Your objective
The lines from the top of the listing through the one containing "EBONY RUBBER DUCK" are to be retyped exactly, with no other lines.

====

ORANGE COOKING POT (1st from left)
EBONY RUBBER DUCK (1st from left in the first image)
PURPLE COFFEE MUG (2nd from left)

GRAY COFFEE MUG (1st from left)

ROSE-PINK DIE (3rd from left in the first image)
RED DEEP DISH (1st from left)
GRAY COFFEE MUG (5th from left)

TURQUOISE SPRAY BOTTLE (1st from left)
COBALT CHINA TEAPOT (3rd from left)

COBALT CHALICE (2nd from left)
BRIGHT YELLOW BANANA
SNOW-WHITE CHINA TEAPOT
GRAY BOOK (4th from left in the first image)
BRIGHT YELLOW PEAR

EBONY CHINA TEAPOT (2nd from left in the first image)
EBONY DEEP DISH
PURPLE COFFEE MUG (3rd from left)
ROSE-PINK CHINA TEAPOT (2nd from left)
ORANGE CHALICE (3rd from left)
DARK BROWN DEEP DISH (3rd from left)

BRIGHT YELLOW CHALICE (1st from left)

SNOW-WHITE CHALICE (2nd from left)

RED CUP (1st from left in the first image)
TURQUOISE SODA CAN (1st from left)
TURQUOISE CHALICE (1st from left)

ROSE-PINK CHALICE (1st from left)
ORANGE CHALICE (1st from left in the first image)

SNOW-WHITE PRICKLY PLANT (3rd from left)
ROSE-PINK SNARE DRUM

====

Output for this task
ORANGE COOKING POT (1st from left)
EBONY RUBBER DUCK (1st from left in the first image)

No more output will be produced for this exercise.